* _Provided data_
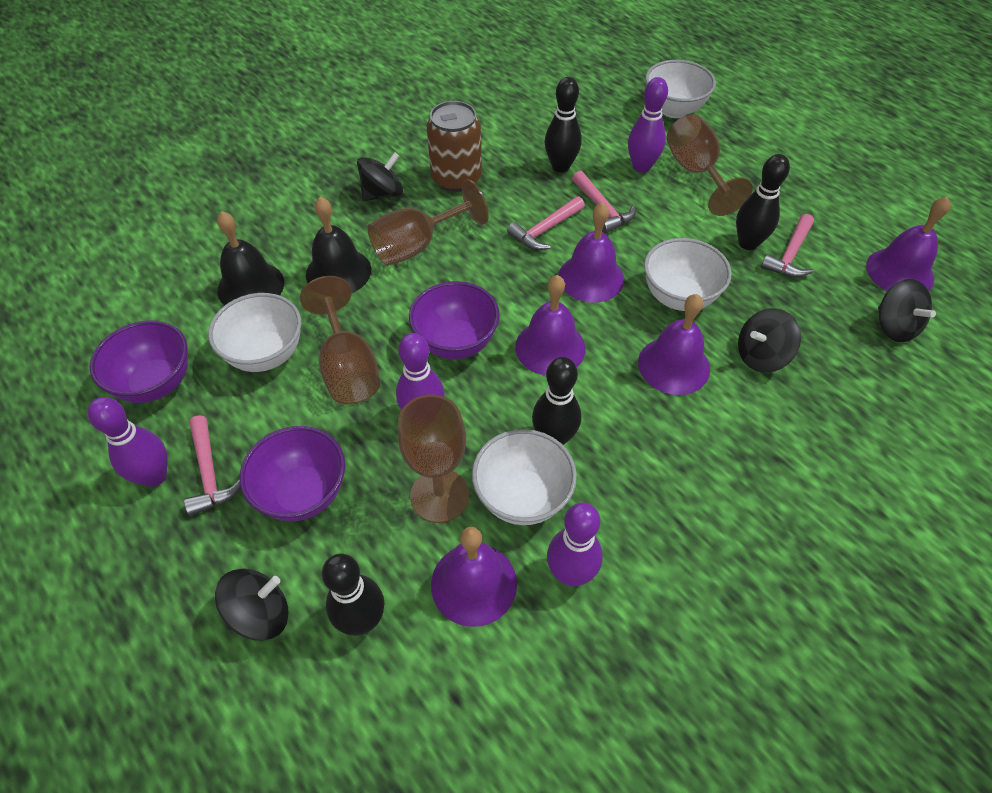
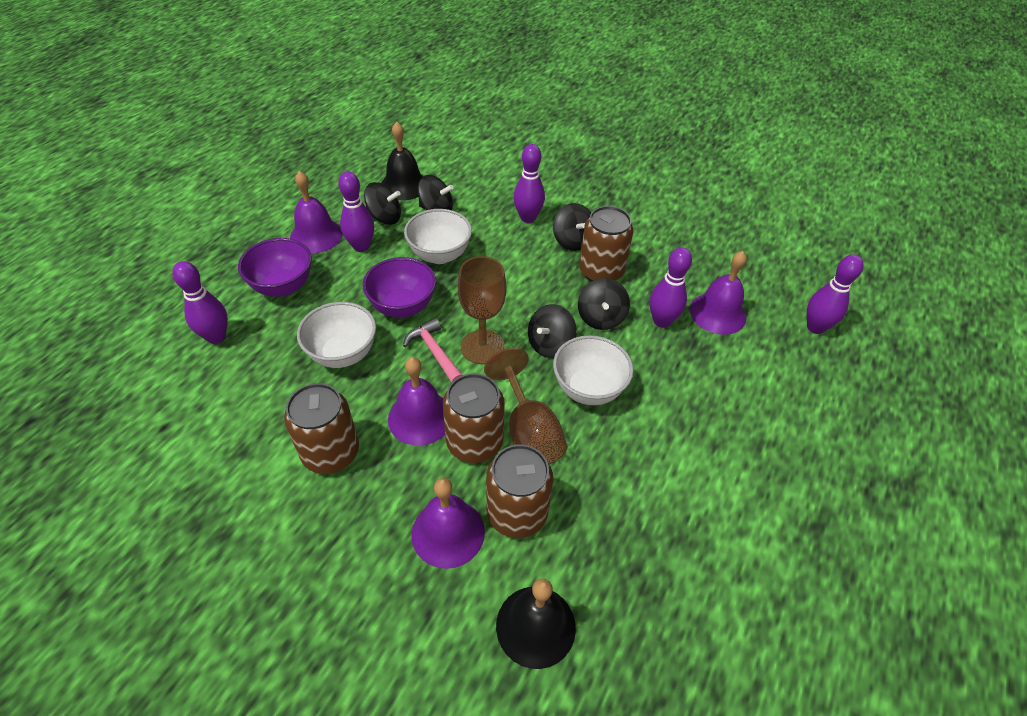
black bowling pin: 4 -> 0
black spinning top: 4 -> 5
brown can: 1 -> 4
brown goblet: 4 -> 2
pink hammer: 4 -> 1
purple bell: 5 -> 4
purple bowl: 3 -> 2
purple bowling pin: 4 -> 5
white bowl: 4 -> 3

* _Exercise objective_
Word for word, restate the line with "purple bell: 5 -> 4" and all remaining lines of the material, stopping only at the final line.

* _Task result_
purple bell: 5 -> 4
purple bowl: 3 -> 2
purple bowling pin: 4 -> 5
white bowl: 4 -> 3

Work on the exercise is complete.